# What the exercise asks:
Among the lines below, copy exactly those from the one with "C1: 22nF (3V3, GND) -> 10nF (3V3, GND)" through the one with "R4: none -> 560k (DC_IN, MID)", counting both ends.

# Extracted records:
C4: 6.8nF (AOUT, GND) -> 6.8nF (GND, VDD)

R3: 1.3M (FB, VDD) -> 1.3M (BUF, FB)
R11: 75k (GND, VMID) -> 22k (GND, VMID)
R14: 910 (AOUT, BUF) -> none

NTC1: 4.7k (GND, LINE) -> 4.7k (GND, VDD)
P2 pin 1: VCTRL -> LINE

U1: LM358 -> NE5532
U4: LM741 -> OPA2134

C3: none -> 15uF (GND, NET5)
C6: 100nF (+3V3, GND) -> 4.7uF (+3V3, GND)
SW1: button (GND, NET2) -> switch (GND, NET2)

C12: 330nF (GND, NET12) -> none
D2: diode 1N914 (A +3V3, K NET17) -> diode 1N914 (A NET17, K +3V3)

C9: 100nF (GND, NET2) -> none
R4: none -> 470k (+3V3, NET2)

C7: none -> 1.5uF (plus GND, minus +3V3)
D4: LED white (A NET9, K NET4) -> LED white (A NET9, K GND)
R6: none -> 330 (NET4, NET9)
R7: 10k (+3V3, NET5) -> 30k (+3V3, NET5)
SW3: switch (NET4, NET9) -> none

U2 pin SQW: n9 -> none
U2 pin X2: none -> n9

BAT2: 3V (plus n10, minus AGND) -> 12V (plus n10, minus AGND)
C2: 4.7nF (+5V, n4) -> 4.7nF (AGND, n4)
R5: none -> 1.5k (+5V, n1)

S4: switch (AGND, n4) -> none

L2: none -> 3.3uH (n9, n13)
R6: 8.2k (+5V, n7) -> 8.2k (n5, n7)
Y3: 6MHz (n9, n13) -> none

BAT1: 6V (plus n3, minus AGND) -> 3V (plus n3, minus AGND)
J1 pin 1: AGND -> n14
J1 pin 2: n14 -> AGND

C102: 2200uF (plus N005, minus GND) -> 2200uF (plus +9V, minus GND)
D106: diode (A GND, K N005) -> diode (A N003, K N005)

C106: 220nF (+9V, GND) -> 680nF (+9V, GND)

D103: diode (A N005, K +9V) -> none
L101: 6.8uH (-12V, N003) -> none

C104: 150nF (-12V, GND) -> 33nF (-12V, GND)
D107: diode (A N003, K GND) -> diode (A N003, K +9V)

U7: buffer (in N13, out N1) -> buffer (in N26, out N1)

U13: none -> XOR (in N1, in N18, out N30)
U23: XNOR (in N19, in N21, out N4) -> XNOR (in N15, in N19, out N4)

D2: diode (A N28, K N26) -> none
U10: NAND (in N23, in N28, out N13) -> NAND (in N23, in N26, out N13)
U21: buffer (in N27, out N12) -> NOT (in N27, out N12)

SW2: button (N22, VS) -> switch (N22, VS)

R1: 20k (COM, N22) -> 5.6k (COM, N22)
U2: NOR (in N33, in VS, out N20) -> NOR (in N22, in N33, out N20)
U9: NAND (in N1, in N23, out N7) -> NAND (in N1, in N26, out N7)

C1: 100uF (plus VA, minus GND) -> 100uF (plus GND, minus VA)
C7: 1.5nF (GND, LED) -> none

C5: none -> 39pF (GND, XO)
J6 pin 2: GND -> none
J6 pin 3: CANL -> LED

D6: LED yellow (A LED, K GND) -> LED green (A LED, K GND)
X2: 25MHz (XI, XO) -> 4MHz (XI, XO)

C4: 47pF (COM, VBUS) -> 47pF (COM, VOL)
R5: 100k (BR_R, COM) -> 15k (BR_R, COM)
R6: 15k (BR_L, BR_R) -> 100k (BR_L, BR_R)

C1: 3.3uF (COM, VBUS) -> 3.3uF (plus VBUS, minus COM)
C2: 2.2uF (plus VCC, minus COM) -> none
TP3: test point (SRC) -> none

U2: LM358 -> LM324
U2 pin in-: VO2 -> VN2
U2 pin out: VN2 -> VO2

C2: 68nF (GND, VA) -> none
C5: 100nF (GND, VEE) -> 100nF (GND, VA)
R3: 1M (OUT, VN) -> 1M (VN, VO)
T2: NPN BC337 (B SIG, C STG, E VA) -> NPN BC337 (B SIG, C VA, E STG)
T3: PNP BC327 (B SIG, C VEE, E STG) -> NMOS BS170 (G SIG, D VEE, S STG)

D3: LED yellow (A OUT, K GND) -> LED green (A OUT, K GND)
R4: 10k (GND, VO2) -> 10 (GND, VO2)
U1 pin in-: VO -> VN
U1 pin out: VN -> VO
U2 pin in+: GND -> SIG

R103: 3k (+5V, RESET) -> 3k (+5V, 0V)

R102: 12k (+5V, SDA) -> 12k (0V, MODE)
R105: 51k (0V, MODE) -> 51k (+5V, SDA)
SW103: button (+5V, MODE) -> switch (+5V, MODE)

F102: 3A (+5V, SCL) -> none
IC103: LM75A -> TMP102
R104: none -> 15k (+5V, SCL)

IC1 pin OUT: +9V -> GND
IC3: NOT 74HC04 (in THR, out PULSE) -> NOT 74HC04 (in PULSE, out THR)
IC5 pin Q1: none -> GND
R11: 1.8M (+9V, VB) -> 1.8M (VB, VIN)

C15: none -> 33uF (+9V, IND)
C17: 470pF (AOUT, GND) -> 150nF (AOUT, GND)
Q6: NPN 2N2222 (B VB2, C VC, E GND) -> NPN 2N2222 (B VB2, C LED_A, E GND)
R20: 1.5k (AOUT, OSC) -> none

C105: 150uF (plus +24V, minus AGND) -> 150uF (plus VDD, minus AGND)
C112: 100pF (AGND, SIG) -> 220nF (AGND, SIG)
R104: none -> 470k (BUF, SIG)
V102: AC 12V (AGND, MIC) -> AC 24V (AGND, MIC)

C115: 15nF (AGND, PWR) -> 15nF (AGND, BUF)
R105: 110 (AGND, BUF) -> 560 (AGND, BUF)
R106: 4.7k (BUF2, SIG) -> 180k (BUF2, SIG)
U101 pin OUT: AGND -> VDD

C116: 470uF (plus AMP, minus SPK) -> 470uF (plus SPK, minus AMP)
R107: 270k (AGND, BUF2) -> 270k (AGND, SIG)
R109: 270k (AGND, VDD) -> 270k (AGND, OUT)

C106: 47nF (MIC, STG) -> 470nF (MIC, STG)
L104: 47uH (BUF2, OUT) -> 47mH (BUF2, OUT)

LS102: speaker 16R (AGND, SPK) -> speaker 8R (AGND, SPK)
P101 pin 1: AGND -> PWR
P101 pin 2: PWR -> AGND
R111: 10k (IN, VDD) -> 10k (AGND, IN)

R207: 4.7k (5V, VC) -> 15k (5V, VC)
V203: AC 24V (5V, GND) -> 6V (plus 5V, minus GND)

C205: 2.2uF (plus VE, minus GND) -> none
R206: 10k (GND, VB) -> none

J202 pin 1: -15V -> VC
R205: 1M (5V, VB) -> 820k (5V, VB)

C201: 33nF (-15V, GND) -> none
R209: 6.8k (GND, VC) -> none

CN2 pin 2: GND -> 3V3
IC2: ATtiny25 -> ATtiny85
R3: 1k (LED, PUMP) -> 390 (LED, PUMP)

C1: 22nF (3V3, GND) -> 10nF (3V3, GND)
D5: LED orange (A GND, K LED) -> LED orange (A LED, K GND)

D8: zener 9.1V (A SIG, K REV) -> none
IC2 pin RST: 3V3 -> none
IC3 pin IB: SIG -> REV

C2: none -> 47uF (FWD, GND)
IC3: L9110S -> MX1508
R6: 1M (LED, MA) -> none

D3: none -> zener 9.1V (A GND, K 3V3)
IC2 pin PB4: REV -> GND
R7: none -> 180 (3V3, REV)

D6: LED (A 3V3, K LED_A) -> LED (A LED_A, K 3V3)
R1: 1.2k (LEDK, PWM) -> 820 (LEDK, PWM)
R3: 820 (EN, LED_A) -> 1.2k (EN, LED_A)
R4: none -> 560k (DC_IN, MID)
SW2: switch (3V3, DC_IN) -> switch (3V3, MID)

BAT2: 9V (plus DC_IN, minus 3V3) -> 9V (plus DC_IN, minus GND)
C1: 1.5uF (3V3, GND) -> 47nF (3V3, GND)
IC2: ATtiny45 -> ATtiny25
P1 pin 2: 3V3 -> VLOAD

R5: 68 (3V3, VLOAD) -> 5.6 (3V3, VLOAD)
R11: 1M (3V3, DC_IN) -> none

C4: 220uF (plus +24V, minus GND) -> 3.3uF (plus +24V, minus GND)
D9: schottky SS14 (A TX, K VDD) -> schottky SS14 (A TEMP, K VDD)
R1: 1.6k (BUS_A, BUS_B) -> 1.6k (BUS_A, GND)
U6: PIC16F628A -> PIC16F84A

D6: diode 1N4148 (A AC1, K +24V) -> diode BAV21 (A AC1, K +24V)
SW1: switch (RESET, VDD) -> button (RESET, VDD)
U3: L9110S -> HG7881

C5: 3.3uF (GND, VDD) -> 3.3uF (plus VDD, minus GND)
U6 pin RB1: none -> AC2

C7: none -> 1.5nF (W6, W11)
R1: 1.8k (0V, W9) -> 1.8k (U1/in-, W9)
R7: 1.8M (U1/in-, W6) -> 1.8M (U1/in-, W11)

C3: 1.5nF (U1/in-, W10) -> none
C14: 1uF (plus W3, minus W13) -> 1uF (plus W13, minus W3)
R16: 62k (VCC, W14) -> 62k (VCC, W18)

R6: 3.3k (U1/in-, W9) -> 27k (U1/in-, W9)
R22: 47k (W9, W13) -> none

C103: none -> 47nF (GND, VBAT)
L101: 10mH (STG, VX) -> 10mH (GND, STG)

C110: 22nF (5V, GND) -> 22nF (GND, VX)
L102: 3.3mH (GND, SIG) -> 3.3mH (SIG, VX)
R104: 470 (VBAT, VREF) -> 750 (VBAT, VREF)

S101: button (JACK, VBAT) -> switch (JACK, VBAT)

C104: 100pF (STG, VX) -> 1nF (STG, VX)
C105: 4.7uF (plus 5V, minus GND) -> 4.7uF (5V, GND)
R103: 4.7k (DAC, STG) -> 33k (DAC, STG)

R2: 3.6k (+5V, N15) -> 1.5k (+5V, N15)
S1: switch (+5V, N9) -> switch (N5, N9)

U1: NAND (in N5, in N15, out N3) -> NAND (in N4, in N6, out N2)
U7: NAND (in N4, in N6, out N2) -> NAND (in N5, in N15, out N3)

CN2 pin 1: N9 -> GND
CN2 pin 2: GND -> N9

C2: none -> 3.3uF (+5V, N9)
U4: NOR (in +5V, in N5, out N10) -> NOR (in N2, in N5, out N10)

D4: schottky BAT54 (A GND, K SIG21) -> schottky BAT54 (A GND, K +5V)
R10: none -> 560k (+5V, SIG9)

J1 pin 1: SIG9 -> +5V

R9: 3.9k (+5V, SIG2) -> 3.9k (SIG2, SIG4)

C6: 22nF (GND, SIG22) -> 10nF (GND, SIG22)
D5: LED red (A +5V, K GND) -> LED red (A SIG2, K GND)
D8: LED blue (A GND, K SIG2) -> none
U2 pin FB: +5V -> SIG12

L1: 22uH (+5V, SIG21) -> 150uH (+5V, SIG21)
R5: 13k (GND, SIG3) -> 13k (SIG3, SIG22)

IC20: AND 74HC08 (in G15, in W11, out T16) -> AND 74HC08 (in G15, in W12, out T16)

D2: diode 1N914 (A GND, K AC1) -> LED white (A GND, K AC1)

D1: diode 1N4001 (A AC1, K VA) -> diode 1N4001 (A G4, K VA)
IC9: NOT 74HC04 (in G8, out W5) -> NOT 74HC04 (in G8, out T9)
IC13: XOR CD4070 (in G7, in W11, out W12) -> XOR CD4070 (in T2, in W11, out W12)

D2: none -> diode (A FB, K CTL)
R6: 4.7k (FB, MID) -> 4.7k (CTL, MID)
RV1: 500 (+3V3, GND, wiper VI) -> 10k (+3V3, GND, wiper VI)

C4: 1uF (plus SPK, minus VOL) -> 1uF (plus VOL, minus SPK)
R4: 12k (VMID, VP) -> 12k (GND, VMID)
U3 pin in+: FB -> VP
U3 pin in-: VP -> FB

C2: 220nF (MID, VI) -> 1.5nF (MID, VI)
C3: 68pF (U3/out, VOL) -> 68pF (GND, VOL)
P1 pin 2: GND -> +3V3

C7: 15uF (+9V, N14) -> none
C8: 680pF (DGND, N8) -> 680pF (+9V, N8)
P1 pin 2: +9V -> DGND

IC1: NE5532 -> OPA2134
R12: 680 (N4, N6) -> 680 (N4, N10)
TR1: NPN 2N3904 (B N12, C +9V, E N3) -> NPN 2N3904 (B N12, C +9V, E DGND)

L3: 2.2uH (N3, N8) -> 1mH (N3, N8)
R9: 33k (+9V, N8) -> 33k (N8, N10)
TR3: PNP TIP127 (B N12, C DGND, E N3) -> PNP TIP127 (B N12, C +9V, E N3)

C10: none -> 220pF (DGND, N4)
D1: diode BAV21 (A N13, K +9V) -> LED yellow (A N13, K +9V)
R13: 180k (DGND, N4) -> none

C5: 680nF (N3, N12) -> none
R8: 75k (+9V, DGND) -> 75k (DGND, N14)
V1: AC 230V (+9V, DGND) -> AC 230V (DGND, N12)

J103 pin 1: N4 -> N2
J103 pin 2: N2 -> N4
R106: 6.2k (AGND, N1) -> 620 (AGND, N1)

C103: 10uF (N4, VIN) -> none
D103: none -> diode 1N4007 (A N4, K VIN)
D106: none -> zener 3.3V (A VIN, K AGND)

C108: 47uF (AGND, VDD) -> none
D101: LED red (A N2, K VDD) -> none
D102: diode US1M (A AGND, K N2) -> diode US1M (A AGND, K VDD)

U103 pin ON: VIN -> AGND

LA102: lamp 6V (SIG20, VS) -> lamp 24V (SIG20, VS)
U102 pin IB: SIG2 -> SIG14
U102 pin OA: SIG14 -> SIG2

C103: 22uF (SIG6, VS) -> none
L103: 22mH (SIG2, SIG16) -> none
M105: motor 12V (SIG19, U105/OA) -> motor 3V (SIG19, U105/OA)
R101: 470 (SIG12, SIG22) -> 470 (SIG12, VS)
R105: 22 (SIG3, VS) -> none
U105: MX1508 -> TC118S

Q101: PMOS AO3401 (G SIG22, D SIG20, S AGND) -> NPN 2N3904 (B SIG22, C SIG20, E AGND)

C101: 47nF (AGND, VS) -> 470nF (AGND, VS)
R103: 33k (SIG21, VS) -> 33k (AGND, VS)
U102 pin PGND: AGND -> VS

# Task answer:
C1: 22nF (3V3, GND) -> 10nF (3V3, GND)
D5: LED orange (A GND, K LED) -> LED orange (A LED, K GND)

D8: zener 9.1V (A SIG, K REV) -> none
IC2 pin RST: 3V3 -> none
IC3 pin IB: SIG -> REV

C2: none -> 47uF (FWD, GND)
IC3: L9110S -> MX1508
R6: 1M (LED, MA) -> none

D3: none -> zener 9.1V (A GND, K 3V3)
IC2 pin PB4: REV -> GND
R7: none -> 180 (3V3, REV)

D6: LED (A 3V3, K LED_A) -> LED (A LED_A, K 3V3)
R1: 1.2k (LEDK, PWM) -> 820 (LEDK, PWM)
R3: 820 (EN, LED_A) -> 1.2k (EN, LED_A)
R4: none -> 560k (DC_IN, MID)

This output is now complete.